**Task**
Lines holding the string "turquoise": copy each one from the listing below.

(Data records begins)

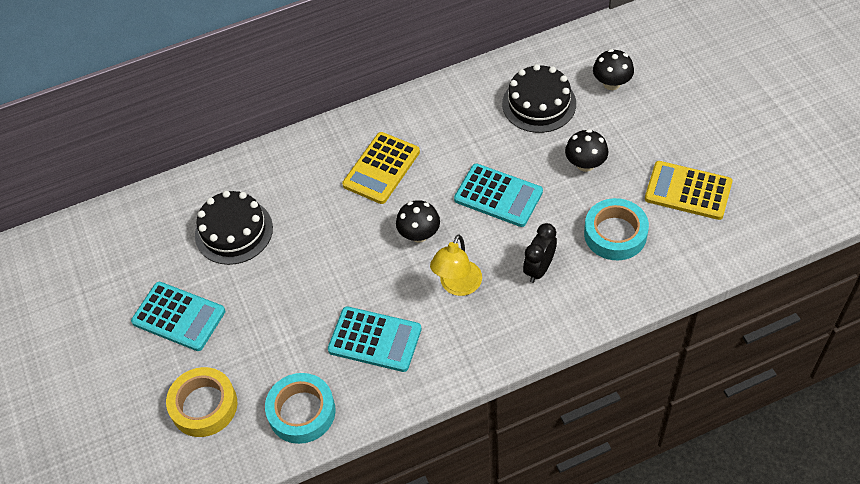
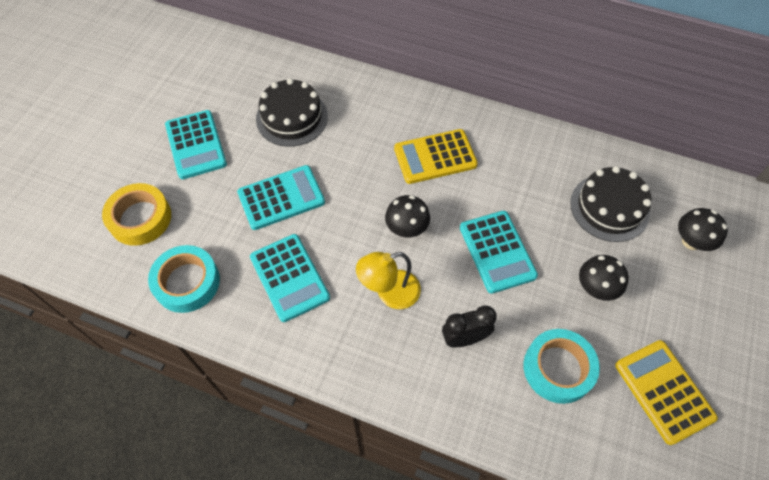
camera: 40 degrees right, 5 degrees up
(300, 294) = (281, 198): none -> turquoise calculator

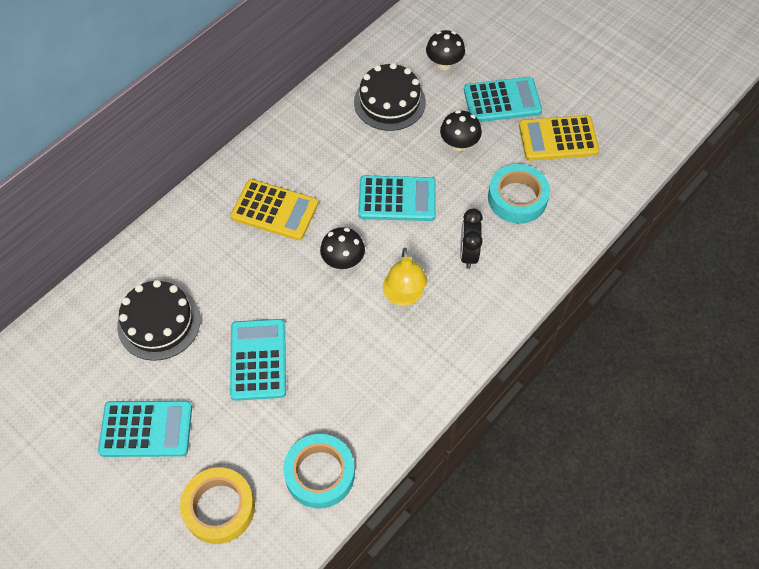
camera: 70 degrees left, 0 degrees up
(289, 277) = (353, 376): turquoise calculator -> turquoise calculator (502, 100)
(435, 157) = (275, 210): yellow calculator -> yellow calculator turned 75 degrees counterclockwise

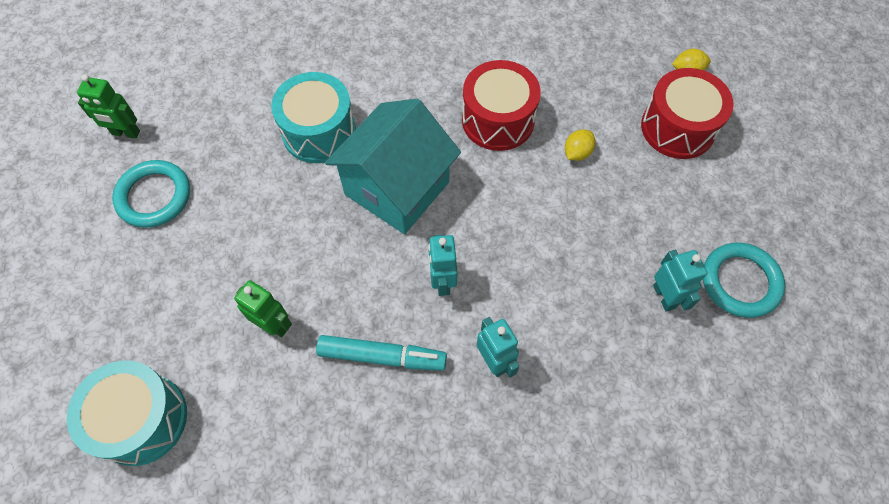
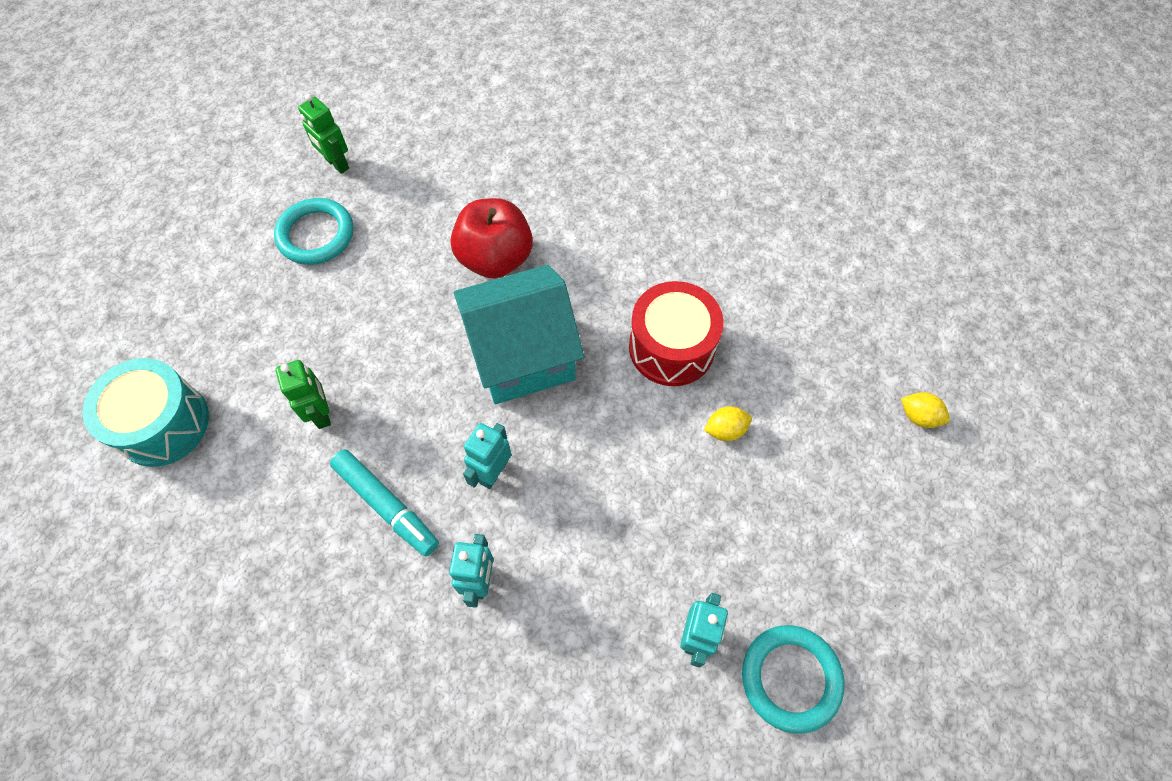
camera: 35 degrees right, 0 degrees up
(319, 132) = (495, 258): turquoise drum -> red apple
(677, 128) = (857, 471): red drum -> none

(Data records ends)

**Response**
(300, 294) = (281, 198): none -> turquoise calculator
(289, 277) = (353, 376): turquoise calculator -> turquoise calculator (502, 100)
(319, 132) = (495, 258): turquoise drum -> red apple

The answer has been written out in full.